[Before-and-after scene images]
+===+

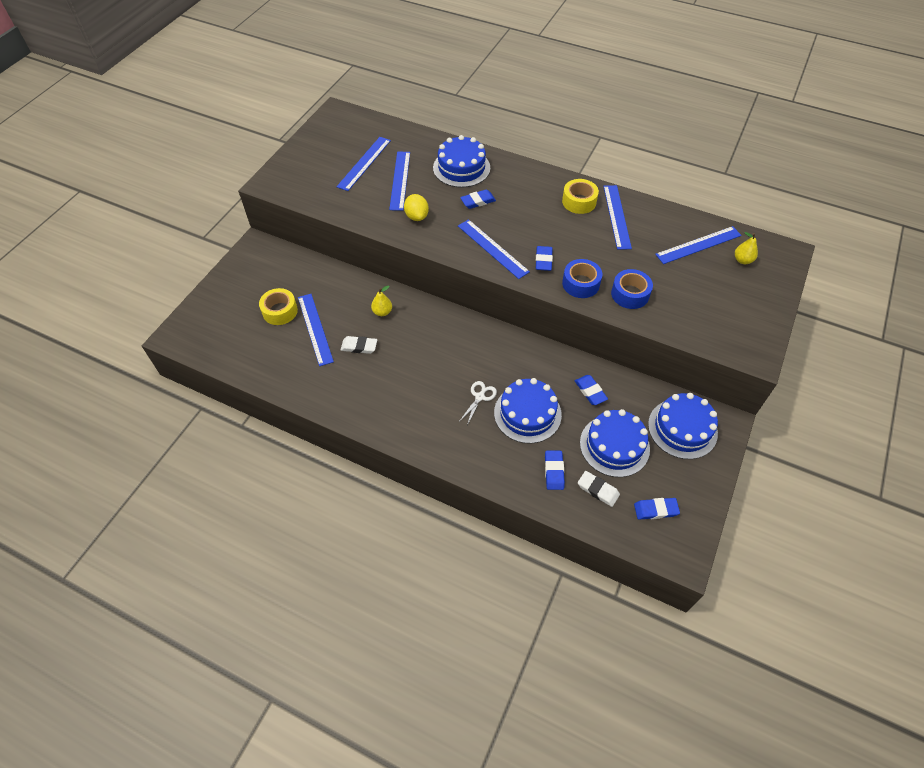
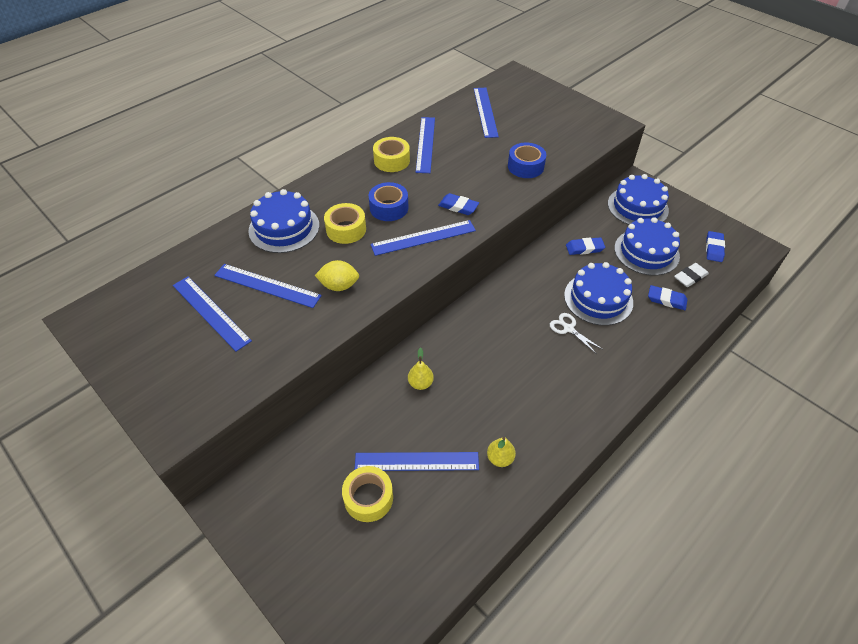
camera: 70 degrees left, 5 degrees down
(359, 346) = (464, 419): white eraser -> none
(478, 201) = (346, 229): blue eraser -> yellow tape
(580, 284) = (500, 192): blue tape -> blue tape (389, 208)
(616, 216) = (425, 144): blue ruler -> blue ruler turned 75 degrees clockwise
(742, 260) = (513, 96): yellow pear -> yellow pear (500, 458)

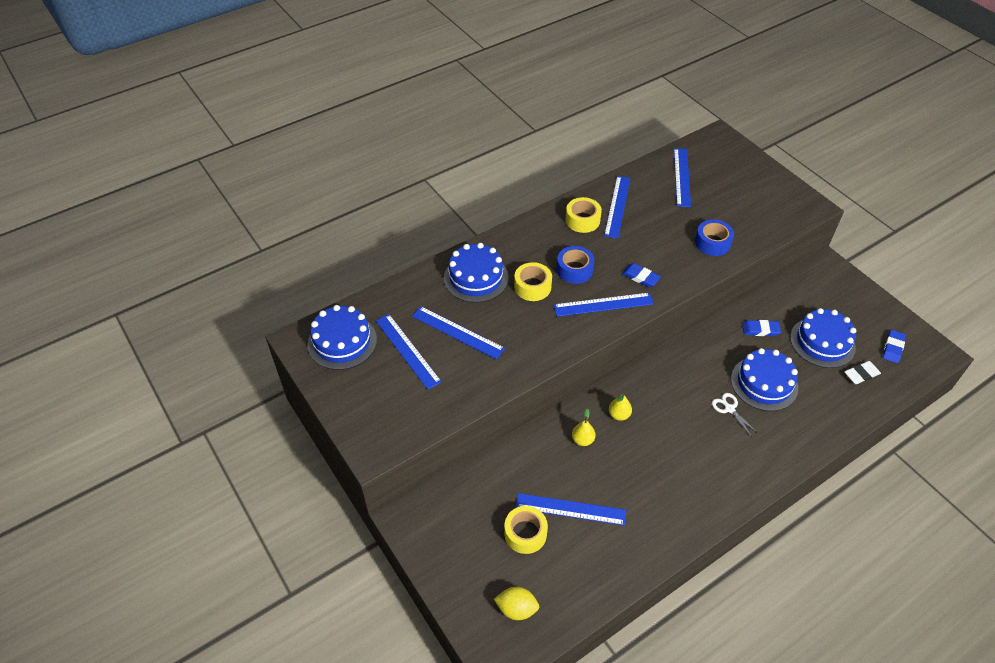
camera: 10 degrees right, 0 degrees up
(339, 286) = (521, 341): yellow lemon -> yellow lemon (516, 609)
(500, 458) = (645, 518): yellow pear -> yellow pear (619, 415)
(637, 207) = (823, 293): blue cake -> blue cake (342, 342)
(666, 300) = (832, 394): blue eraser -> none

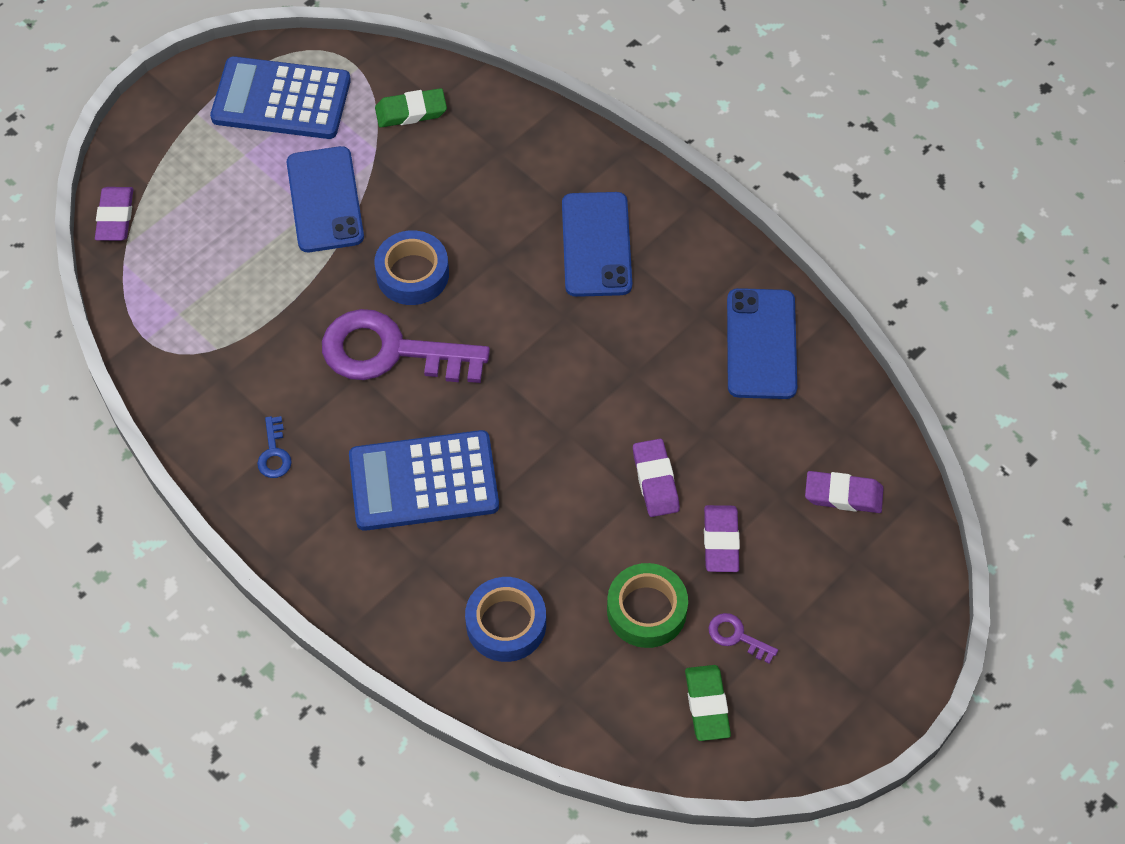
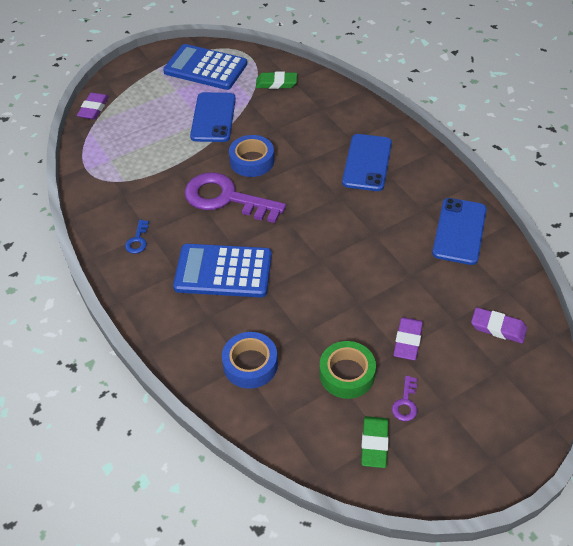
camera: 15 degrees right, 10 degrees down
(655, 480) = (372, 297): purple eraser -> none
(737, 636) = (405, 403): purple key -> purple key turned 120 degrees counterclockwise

+===+

Task instructions: Give back the data exactly. Pictures stay out.

Exercise solution:
camera: 70 degrees left, 5 degrees down
(359, 346) = (464, 419): white eraser -> none
(478, 201) = (346, 229): blue eraser -> yellow tape
(580, 284) = (500, 192): blue tape -> blue tape (389, 208)
(616, 216) = (425, 144): blue ruler -> blue ruler turned 75 degrees clockwise
(742, 260) = (513, 96): yellow pear -> yellow pear (500, 458)

camera: 10 degrees right, 0 degrees up
(339, 286) = (521, 341): yellow lemon -> yellow lemon (516, 609)
(500, 458) = (645, 518): yellow pear -> yellow pear (619, 415)
(637, 207) = (823, 293): blue cake -> blue cake (342, 342)
(666, 300) = (832, 394): blue eraser -> none

camera: 15 degrees right, 10 degrees down
(655, 480) = (372, 297): purple eraser -> none
(737, 636) = (405, 403): purple key -> purple key turned 120 degrees counterclockwise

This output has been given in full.